> _What is being asked_
Extract every line of the data below and reproduce each one verbatim, leaving out the pictures.

> _Supplied information_
■ ■ ■ ■ ■ ■ ■

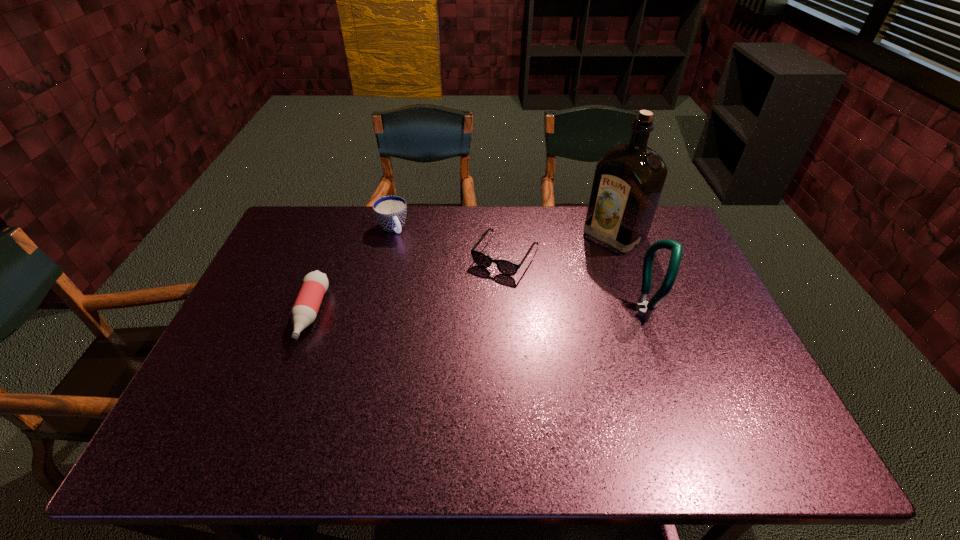
Identify the location of free space located on the side of the cup with the handle. (416, 270).

Locate an element on the screen. The image size is (960, 540). vacant area situated 0.190m on the side of the cup with the handle is located at coordinates (418, 274).

You are a GUI agent. You are given a task and a screenshot of the screen. Output one action in this format:
    pyautogui.click(x=<x>, y=<y>)
    Task: Click on the free space located on the side of the cup with the handle
    
    Given the screenshot: What is the action you would take?
    pyautogui.click(x=431, y=295)

Locate an element on the screen. vacant space located on the label of the liquor is located at coordinates (560, 277).

Where is `free region located on the label of the liquor`? This screenshot has height=540, width=960. free region located on the label of the liquor is located at coordinates (549, 285).

The image size is (960, 540). What are the coordinates of `free space located 0.150m on the label of the liquor` in the screenshot? It's located at (568, 271).

Where is `vacant space positioned at the front lenses of the shortest object`? This screenshot has height=540, width=960. vacant space positioned at the front lenses of the shortest object is located at coordinates (465, 314).

Where is `free point located at the front lenses of the shortest object`? This screenshot has width=960, height=540. free point located at the front lenses of the shortest object is located at coordinates click(443, 345).

Identify the location of free space located at the front lenses of the shortest object. This screenshot has height=540, width=960. (458, 323).

Identify the location of cup located at the far edge. (390, 211).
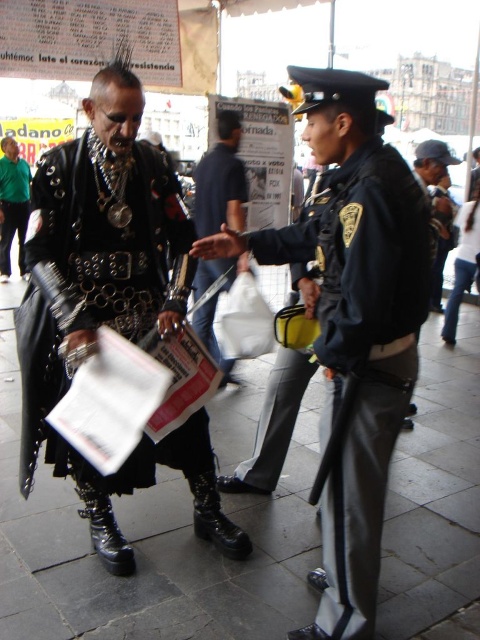
Question: Can you confirm if dark blue jeans at center is positioned below matte black leather jacket at left?

Choices:
 (A) no
 (B) yes

Answer: (B)

Question: Is dark blue uniform at center positioned behind matte black leather jacket at left?

Choices:
 (A) yes
 (B) no

Answer: (B)

Question: Which of these objects is positioned farthest from the matte black leather jacket at left?

Choices:
 (A) dark blue uniform at center
 (B) leather jacket at center
 (C) dark blue jeans at center

Answer: (A)

Question: Which object is the closest to the dark blue jeans at center?

Choices:
 (A) matte black leather jacket at left
 (B) dark blue uniform at center

Answer: (B)

Question: Which object is the closest to the leather jacket at center?

Choices:
 (A) dark blue uniform at center
 (B) dark blue jeans at center

Answer: (A)

Question: Is leather jacket at center below dark blue jeans at center?

Choices:
 (A) no
 (B) yes

Answer: (B)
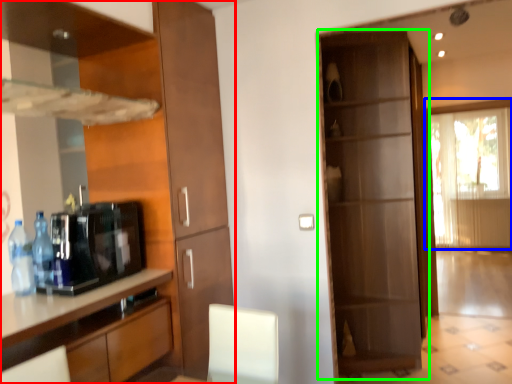
Question: Which object is the closest to the cabinetry (highlighted by a red box)? Choose among these: window (highlighted by a blue box) or door (highlighted by a green box).

Choices:
 (A) window
 (B) door

Answer: (B)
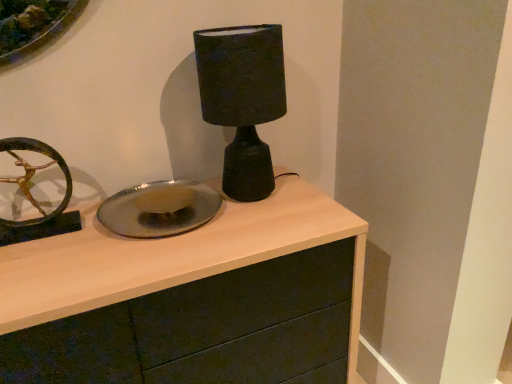
Question: Does matte black lamp at center appear on the left side of matte wood chest of drawers at center?

Choices:
 (A) no
 (B) yes

Answer: (A)

Question: Is matte black lamp at center aimed at matte wood chest of drawers at center?

Choices:
 (A) yes
 (B) no

Answer: (B)

Question: From the image's perspective, is matte black lamp at center located beneath matte wood chest of drawers at center?

Choices:
 (A) yes
 (B) no

Answer: (B)

Question: Is matte black lamp at center smaller than matte wood chest of drawers at center?

Choices:
 (A) yes
 (B) no

Answer: (A)

Question: Does matte black lamp at center appear on the right side of matte wood chest of drawers at center?

Choices:
 (A) yes
 (B) no

Answer: (A)

Question: From a real-world perspective, does matte black lamp at center stand above matte wood chest of drawers at center?

Choices:
 (A) no
 (B) yes

Answer: (B)

Question: Is shiny metallic plate at center positioned far away from matte black lamp at center?

Choices:
 (A) no
 (B) yes

Answer: (A)

Question: Is shiny metallic plate at center closer to the viewer compared to matte black lamp at center?

Choices:
 (A) no
 (B) yes

Answer: (A)

Question: From the image's perspective, is shiny metallic plate at center over matte black lamp at center?

Choices:
 (A) yes
 (B) no

Answer: (B)

Question: Is shiny metallic plate at center facing away from matte black lamp at center?

Choices:
 (A) no
 (B) yes

Answer: (A)

Question: Considering the relative sizes of shiny metallic plate at center and matte black lamp at center in the image provided, is shiny metallic plate at center smaller than matte black lamp at center?

Choices:
 (A) no
 (B) yes

Answer: (B)

Question: Can you confirm if shiny metallic plate at center is wider than matte black lamp at center?

Choices:
 (A) no
 (B) yes

Answer: (B)

Question: From a real-world perspective, is matte black lamp at center physically above shiny metallic plate at center?

Choices:
 (A) no
 (B) yes

Answer: (B)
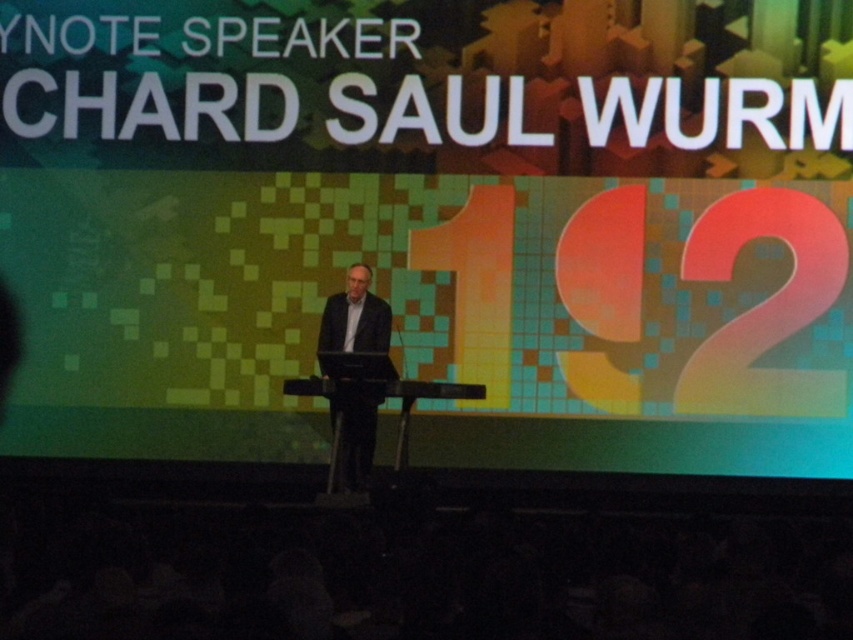
Question: Among these points, which one is nearest to the camera?

Choices:
 (A) (372, 429)
 (B) (412, 403)

Answer: (B)

Question: Is dark suit at center to the left of black plastic podium at center from the viewer's perspective?

Choices:
 (A) yes
 (B) no

Answer: (A)

Question: Can you confirm if dark suit at center is wider than black plastic podium at center?

Choices:
 (A) yes
 (B) no

Answer: (B)

Question: Which point is closer to the camera taking this photo?

Choices:
 (A) (369, 378)
 (B) (366, 312)

Answer: (A)

Question: Is dark suit at center closer to camera compared to black plastic podium at center?

Choices:
 (A) no
 (B) yes

Answer: (A)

■ ■ ■ ■ ■ ■ ■

> _Answer box_
Identify the location of free space located on the side of the cup with the handle. (416, 270).

Locate an element on the screen. The image size is (960, 540). vacant area situated 0.190m on the side of the cup with the handle is located at coordinates (418, 274).

You are a GUI agent. You are given a task and a screenshot of the screen. Output one action in this format:
    pyautogui.click(x=<x>, y=<y>)
    Task: Click on the free space located on the side of the cup with the handle
    
    Given the screenshot: What is the action you would take?
    pyautogui.click(x=431, y=295)

Locate an element on the screen. vacant space located on the label of the liquor is located at coordinates (560, 277).

Where is `free region located on the label of the liquor`? This screenshot has height=540, width=960. free region located on the label of the liquor is located at coordinates (549, 285).

The image size is (960, 540). What are the coordinates of `free space located 0.150m on the label of the liquor` in the screenshot? It's located at (568, 271).

Where is `vacant space positioned at the front lenses of the shortest object`? This screenshot has height=540, width=960. vacant space positioned at the front lenses of the shortest object is located at coordinates (465, 314).

Where is `free point located at the front lenses of the shortest object`? This screenshot has width=960, height=540. free point located at the front lenses of the shortest object is located at coordinates click(443, 345).

Identify the location of free space located at the front lenses of the shortest object. This screenshot has height=540, width=960. (458, 323).

Identify the location of cup located at the far edge. (390, 211).
Question: Can you confirm if dark blue jeans at center is positioned below matte black leather jacket at left?

Choices:
 (A) no
 (B) yes

Answer: (B)

Question: Is dark blue uniform at center positioned behind matte black leather jacket at left?

Choices:
 (A) yes
 (B) no

Answer: (B)

Question: Which of these objects is positioned farthest from the matte black leather jacket at left?

Choices:
 (A) dark blue uniform at center
 (B) leather jacket at center
 (C) dark blue jeans at center

Answer: (A)

Question: Which object is the closest to the dark blue jeans at center?

Choices:
 (A) matte black leather jacket at left
 (B) dark blue uniform at center

Answer: (B)

Question: Which object is the closest to the leather jacket at center?

Choices:
 (A) dark blue uniform at center
 (B) dark blue jeans at center

Answer: (A)

Question: Is leather jacket at center below dark blue jeans at center?

Choices:
 (A) no
 (B) yes

Answer: (B)
Question: Which object is the closest to the cabinetry (highlighted by a red box)? Choose among these: window (highlighted by a blue box) or door (highlighted by a green box).

Choices:
 (A) window
 (B) door

Answer: (B)
Question: Does matte black lamp at center appear on the left side of matte wood chest of drawers at center?

Choices:
 (A) no
 (B) yes

Answer: (A)

Question: Is matte black lamp at center aimed at matte wood chest of drawers at center?

Choices:
 (A) yes
 (B) no

Answer: (B)

Question: From the image's perspective, is matte black lamp at center located beneath matte wood chest of drawers at center?

Choices:
 (A) yes
 (B) no

Answer: (B)

Question: Is matte black lamp at center smaller than matte wood chest of drawers at center?

Choices:
 (A) yes
 (B) no

Answer: (A)

Question: Does matte black lamp at center appear on the right side of matte wood chest of drawers at center?

Choices:
 (A) yes
 (B) no

Answer: (A)

Question: From a real-world perspective, does matte black lamp at center stand above matte wood chest of drawers at center?

Choices:
 (A) no
 (B) yes

Answer: (B)

Question: Is shiny metallic plate at center positioned far away from matte black lamp at center?

Choices:
 (A) no
 (B) yes

Answer: (A)

Question: Is shiny metallic plate at center closer to the viewer compared to matte black lamp at center?

Choices:
 (A) no
 (B) yes

Answer: (A)

Question: From the image's perspective, is shiny metallic plate at center over matte black lamp at center?

Choices:
 (A) yes
 (B) no

Answer: (B)

Question: Is shiny metallic plate at center facing away from matte black lamp at center?

Choices:
 (A) no
 (B) yes

Answer: (A)

Question: Considering the relative sizes of shiny metallic plate at center and matte black lamp at center in the image provided, is shiny metallic plate at center smaller than matte black lamp at center?

Choices:
 (A) no
 (B) yes

Answer: (B)

Question: Can you confirm if shiny metallic plate at center is wider than matte black lamp at center?

Choices:
 (A) no
 (B) yes

Answer: (B)

Question: From a real-world perspective, is matte black lamp at center physically above shiny metallic plate at center?

Choices:
 (A) no
 (B) yes

Answer: (B)
Question: Among these points, which one is nearest to the camera?

Choices:
 (A) (372, 429)
 (B) (412, 403)

Answer: (B)

Question: Is dark suit at center to the left of black plastic podium at center from the viewer's perspective?

Choices:
 (A) yes
 (B) no

Answer: (A)

Question: Can you confirm if dark suit at center is wider than black plastic podium at center?

Choices:
 (A) yes
 (B) no

Answer: (B)

Question: Which point is closer to the camera taking this photo?

Choices:
 (A) (369, 378)
 (B) (366, 312)

Answer: (A)

Question: Is dark suit at center closer to camera compared to black plastic podium at center?

Choices:
 (A) no
 (B) yes

Answer: (A)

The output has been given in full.